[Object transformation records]
┄┄┄┄┄┄

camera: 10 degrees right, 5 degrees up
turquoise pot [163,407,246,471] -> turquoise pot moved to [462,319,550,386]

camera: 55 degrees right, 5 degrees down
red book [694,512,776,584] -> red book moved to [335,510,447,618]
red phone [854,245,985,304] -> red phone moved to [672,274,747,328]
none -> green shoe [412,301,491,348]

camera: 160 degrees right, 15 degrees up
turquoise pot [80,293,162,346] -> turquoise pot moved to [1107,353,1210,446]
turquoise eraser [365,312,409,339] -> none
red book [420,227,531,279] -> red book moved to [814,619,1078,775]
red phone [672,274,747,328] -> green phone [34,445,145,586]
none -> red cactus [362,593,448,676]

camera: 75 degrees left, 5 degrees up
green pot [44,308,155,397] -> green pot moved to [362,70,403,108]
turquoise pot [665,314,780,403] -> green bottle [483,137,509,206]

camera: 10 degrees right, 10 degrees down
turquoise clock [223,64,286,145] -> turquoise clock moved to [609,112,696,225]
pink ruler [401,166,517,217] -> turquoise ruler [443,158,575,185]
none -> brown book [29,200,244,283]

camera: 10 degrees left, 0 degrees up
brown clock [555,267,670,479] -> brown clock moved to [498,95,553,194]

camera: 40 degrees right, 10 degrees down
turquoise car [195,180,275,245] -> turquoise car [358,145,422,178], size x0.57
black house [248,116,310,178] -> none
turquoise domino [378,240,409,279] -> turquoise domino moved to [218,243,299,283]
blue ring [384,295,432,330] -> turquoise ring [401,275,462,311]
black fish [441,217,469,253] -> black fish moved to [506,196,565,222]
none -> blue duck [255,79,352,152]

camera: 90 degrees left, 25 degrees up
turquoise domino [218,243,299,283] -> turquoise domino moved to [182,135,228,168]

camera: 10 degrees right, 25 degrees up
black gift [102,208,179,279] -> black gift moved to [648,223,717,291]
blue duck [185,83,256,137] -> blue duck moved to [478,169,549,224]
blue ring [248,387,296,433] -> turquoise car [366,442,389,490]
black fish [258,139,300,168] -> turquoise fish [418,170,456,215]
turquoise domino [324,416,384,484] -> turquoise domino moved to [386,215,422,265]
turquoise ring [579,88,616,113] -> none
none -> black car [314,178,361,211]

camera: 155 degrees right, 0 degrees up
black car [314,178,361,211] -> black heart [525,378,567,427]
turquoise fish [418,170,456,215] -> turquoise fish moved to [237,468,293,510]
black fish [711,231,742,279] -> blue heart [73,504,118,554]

┄┄┄┄┄┄

◆ PROBLEM DETAILS ◆
The lines above from the one with "turquoise eraser [365,312,409,339] -> none" through the one with "camera: 10 degrees left, 0 degrees up" are to be duplicated exactly, ends included, with nothing added.

◆ THE ANSWER ◆
turquoise eraser [365,312,409,339] -> none
red book [420,227,531,279] -> red book moved to [814,619,1078,775]
red phone [672,274,747,328] -> green phone [34,445,145,586]
none -> red cactus [362,593,448,676]

camera: 75 degrees left, 5 degrees up
green pot [44,308,155,397] -> green pot moved to [362,70,403,108]
turquoise pot [665,314,780,403] -> green bottle [483,137,509,206]

camera: 10 degrees right, 10 degrees down
turquoise clock [223,64,286,145] -> turquoise clock moved to [609,112,696,225]
pink ruler [401,166,517,217] -> turquoise ruler [443,158,575,185]
none -> brown book [29,200,244,283]

camera: 10 degrees left, 0 degrees up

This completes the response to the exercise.